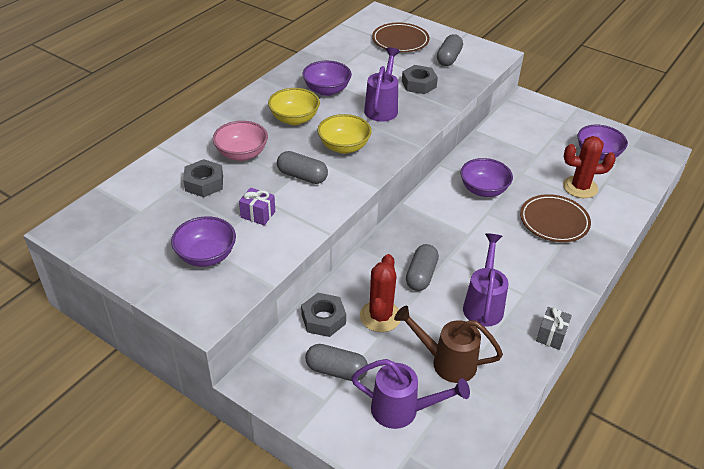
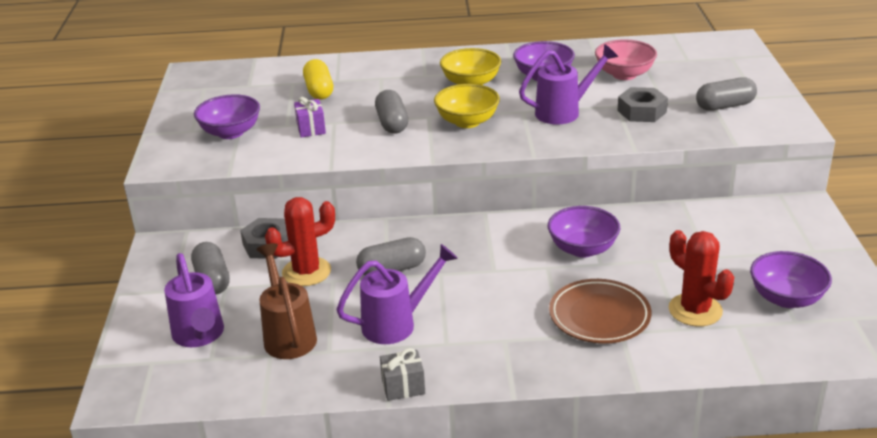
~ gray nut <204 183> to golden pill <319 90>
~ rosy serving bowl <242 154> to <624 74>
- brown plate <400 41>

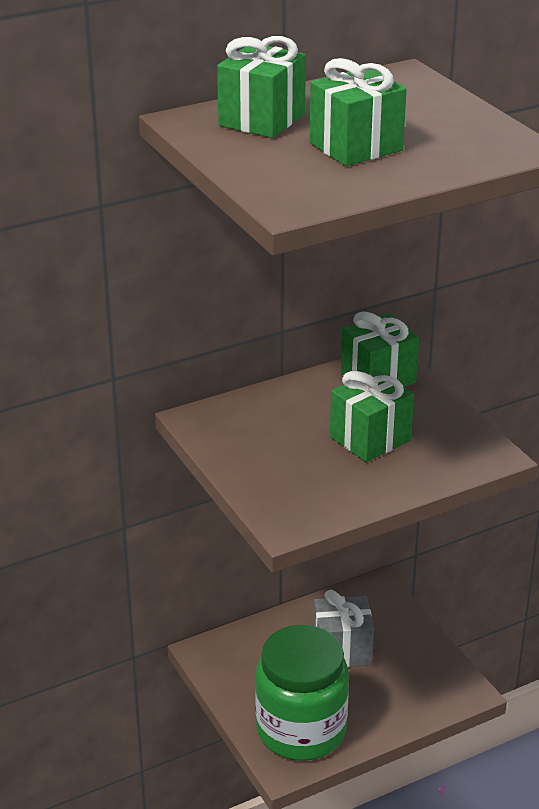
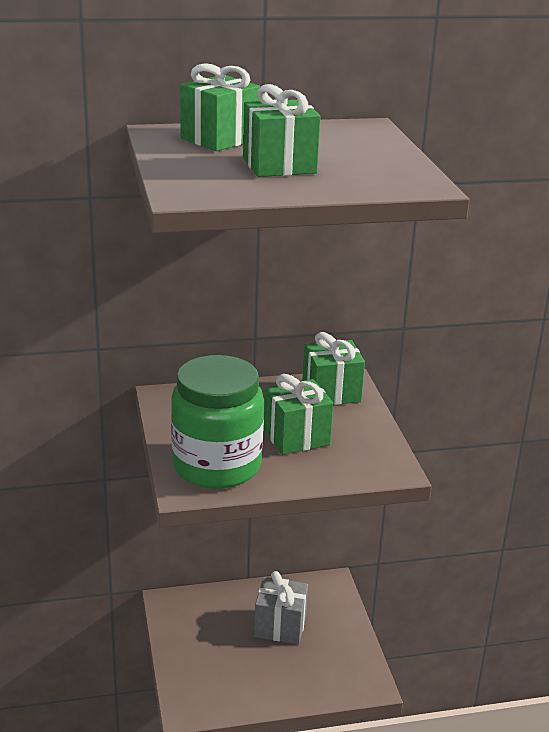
~ leaf-green jam jar <301 730> to <216 466>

•••••

§ What this task involves: A word-for-word transcription of the listing is needed, minus its images.

§ Exercise result:
~ gray nut <204 183> to golden pill <319 90>
~ rosy serving bowl <242 154> to <624 74>
- brown plate <400 41>

~ leaf-green jam jar <301 730> to <216 466>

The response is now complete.